## Data to use

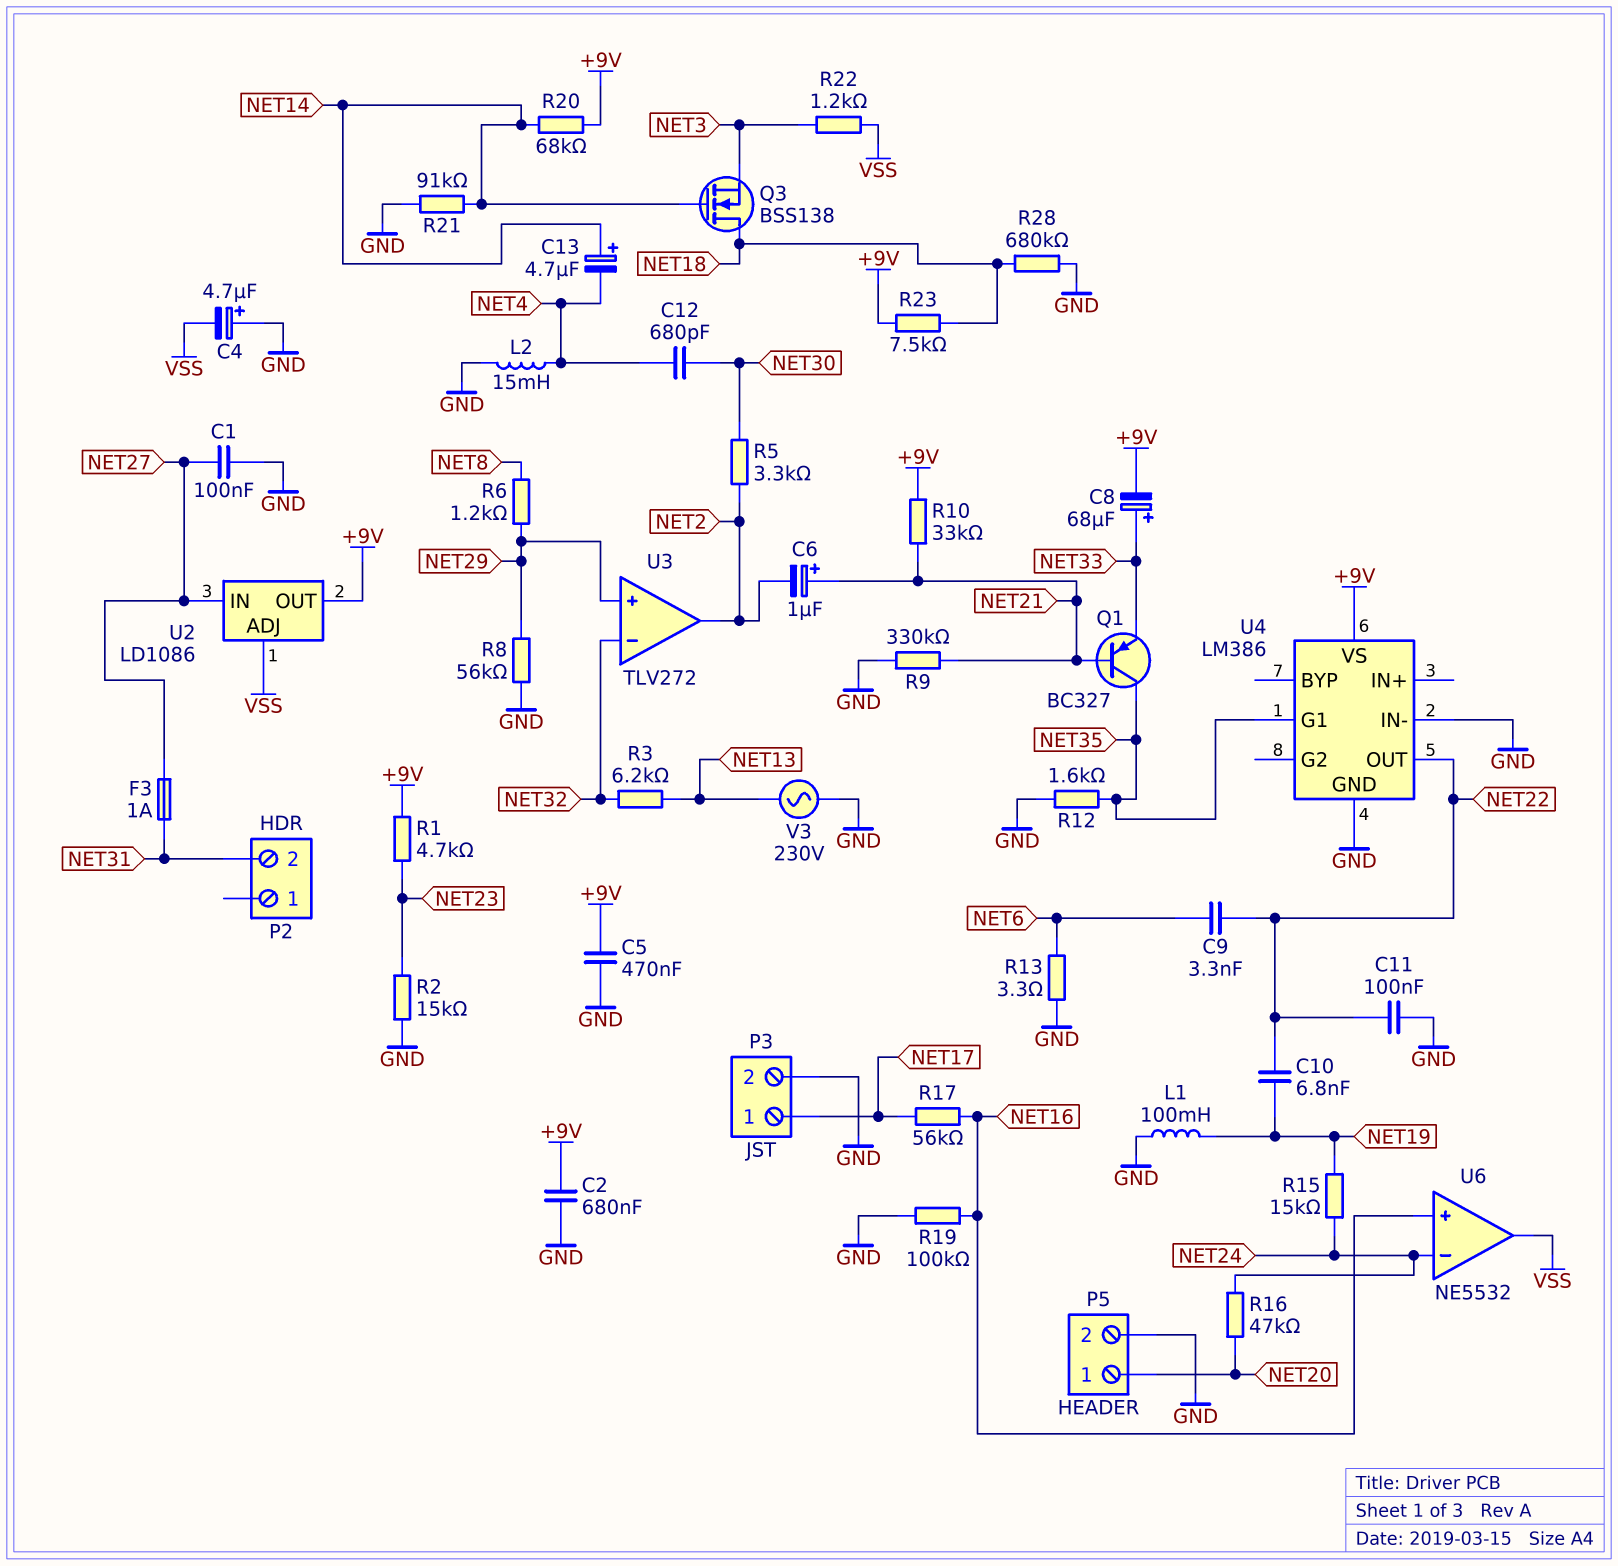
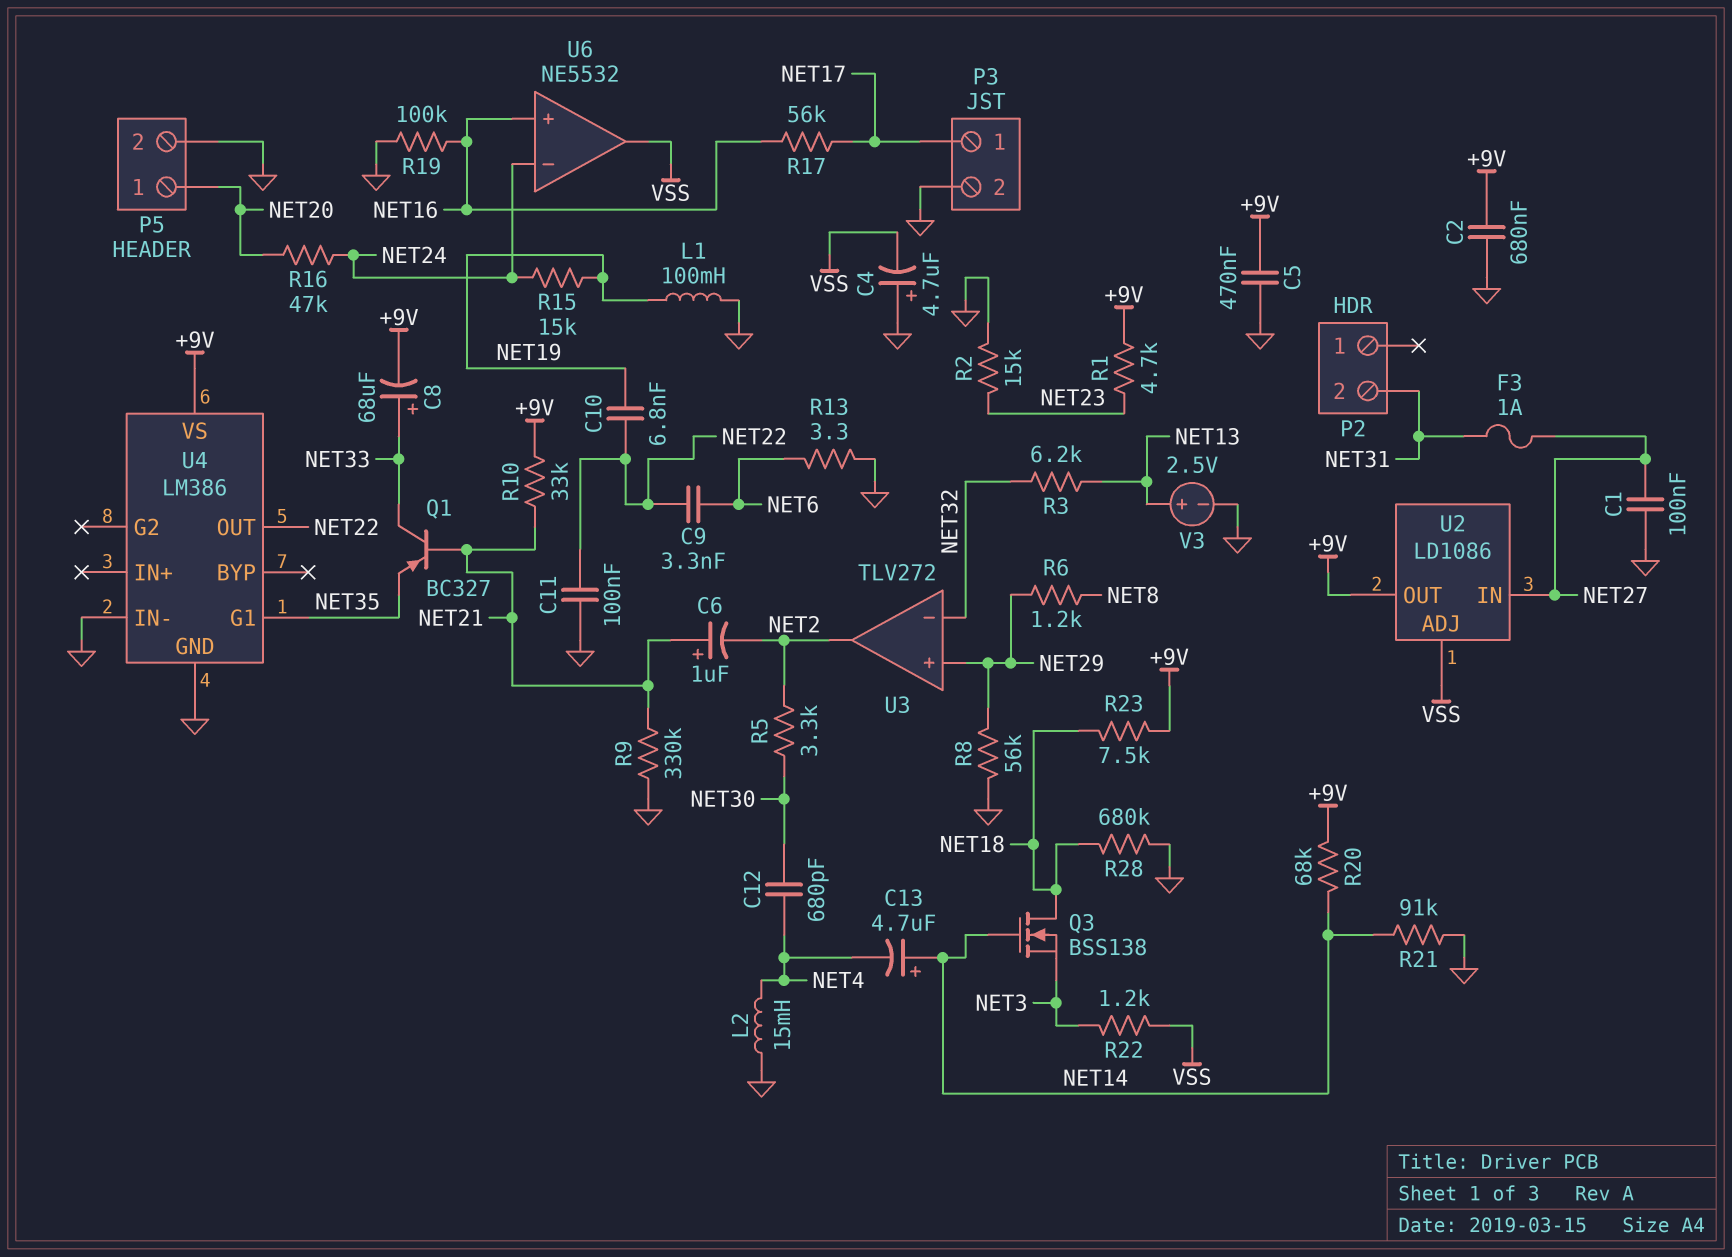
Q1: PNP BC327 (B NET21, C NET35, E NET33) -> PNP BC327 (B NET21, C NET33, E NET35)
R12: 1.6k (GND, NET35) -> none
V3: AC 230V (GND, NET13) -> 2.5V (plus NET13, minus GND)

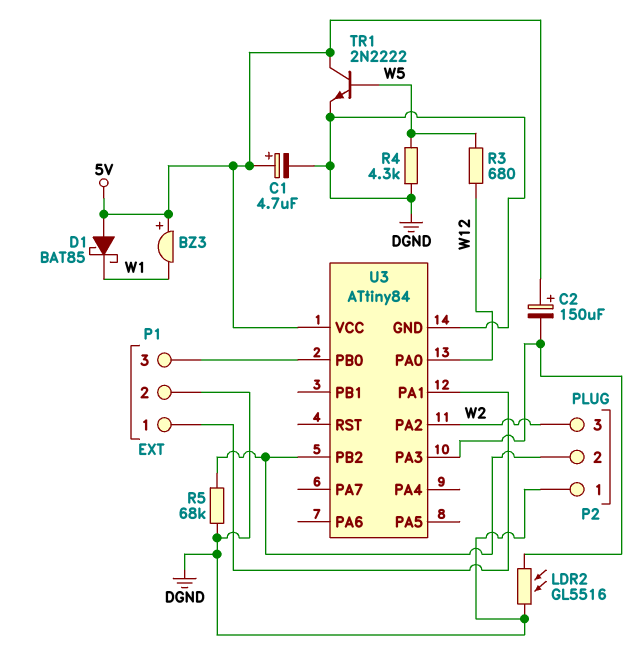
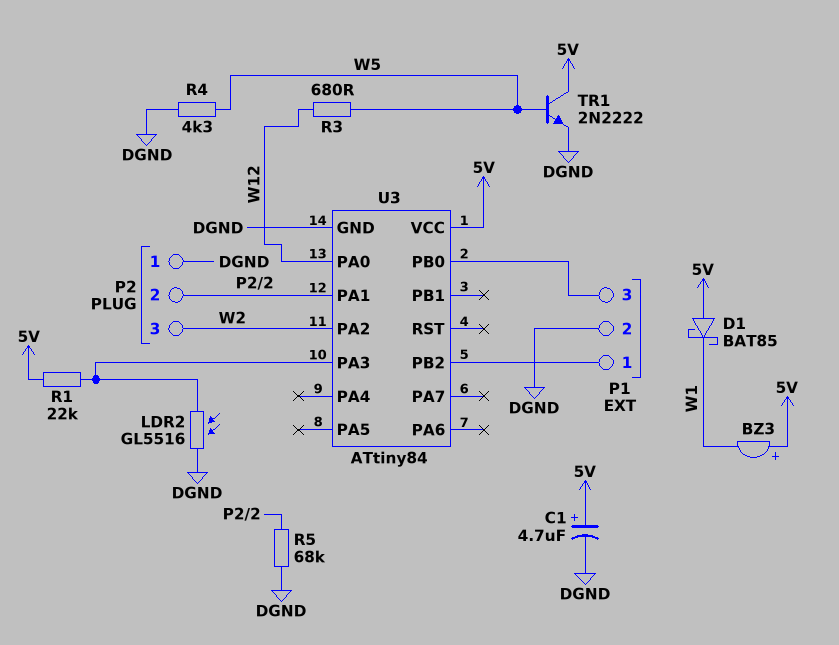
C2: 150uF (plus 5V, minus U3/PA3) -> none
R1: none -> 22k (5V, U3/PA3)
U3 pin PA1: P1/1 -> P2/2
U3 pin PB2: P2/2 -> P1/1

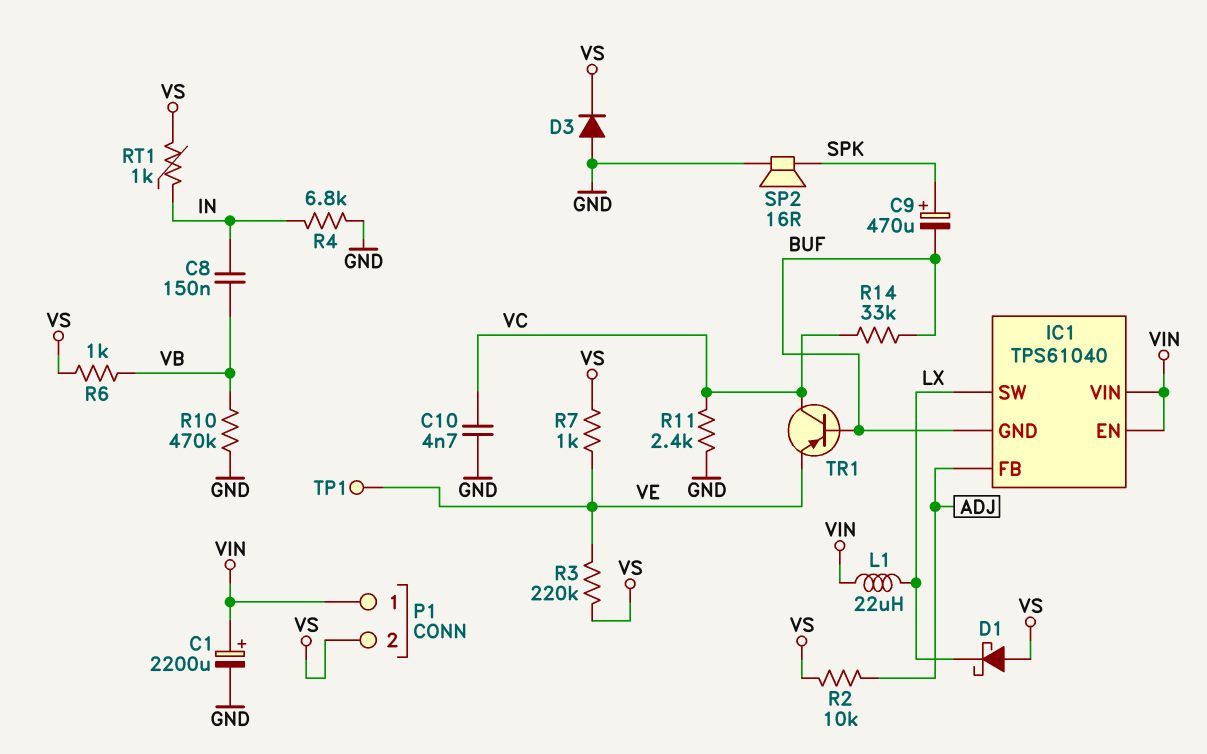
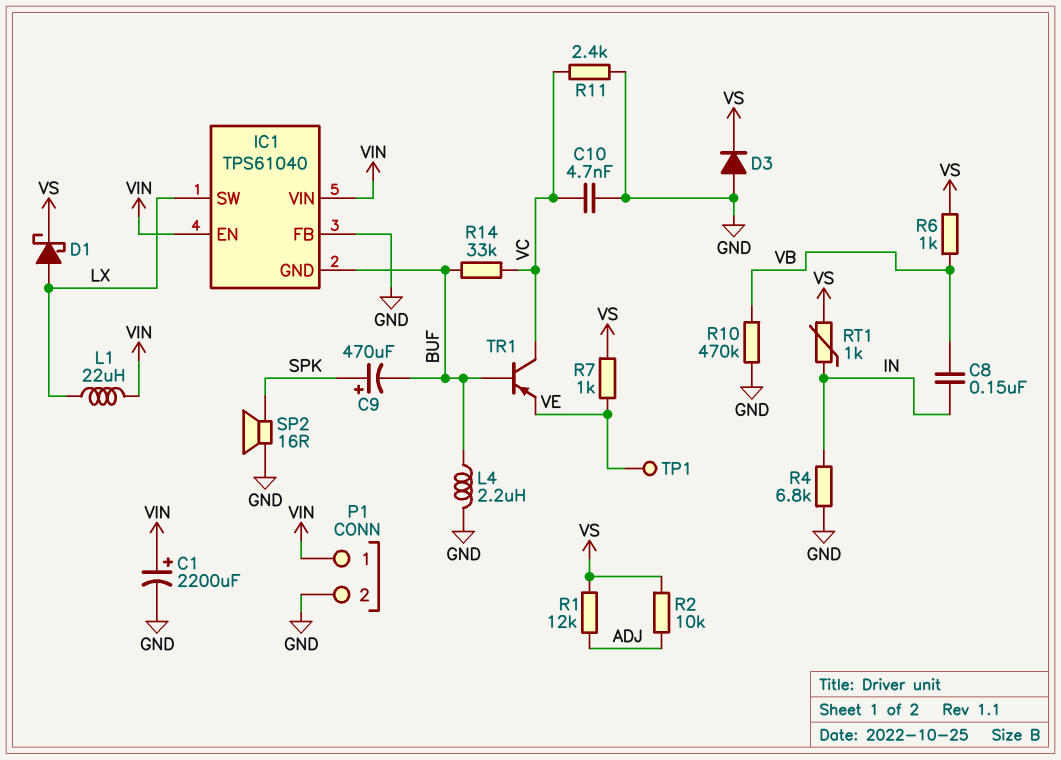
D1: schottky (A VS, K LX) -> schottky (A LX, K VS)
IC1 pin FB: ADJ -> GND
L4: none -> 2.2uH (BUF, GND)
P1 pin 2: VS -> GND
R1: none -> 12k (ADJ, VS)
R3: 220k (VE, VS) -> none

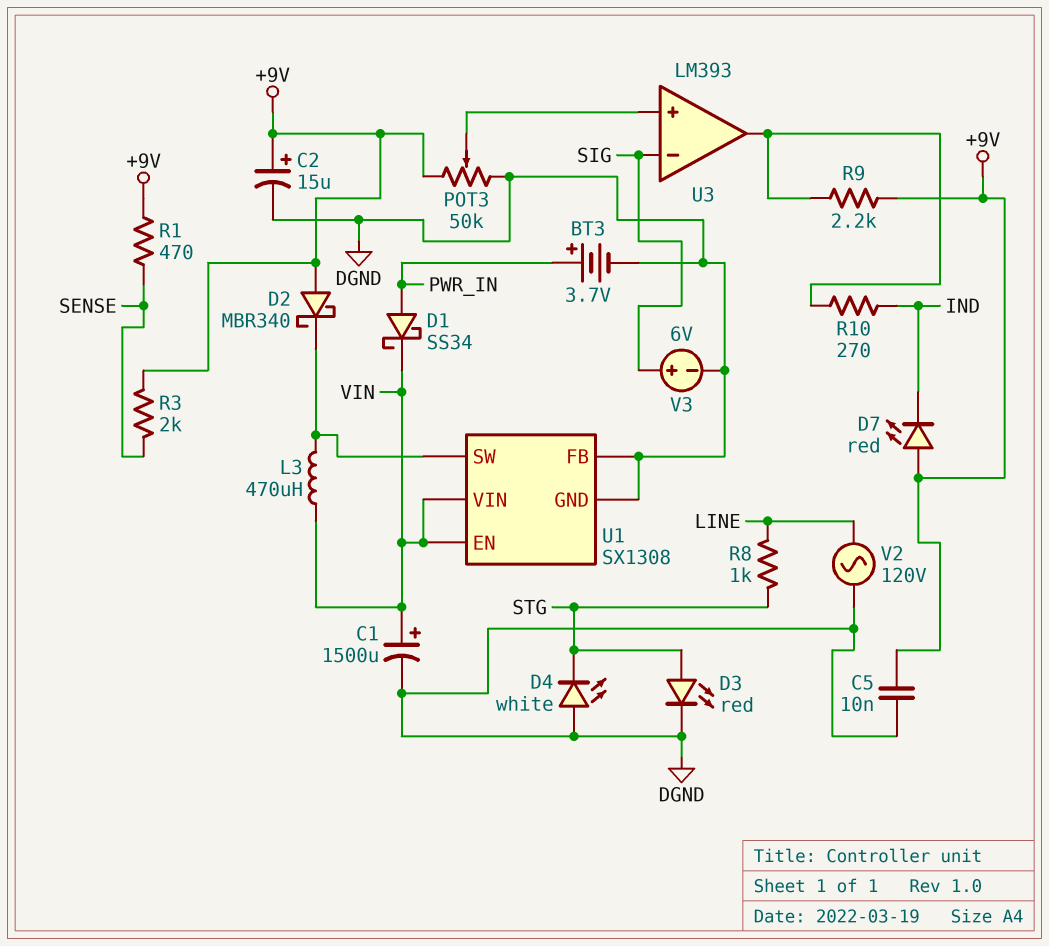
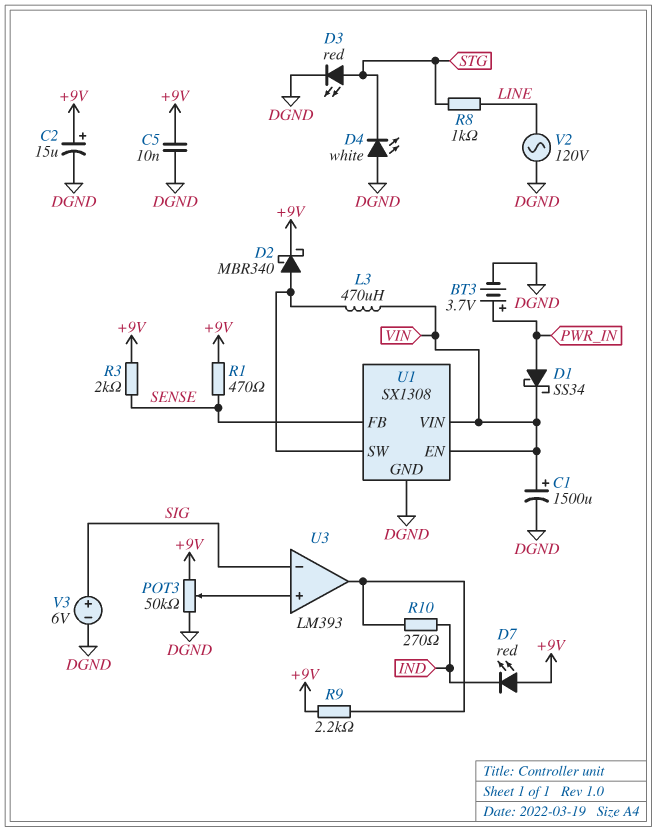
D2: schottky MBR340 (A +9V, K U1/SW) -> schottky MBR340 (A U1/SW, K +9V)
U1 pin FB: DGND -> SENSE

## Work task
Write out, word for word, only the lines from the one containing "R1: none -> 12k (ADJ, VS)" to the end of the data above; the pictures stay out.

## Solved problem
R1: none -> 12k (ADJ, VS)
R3: 220k (VE, VS) -> none

D2: schottky MBR340 (A +9V, K U1/SW) -> schottky MBR340 (A U1/SW, K +9V)
U1 pin FB: DGND -> SENSE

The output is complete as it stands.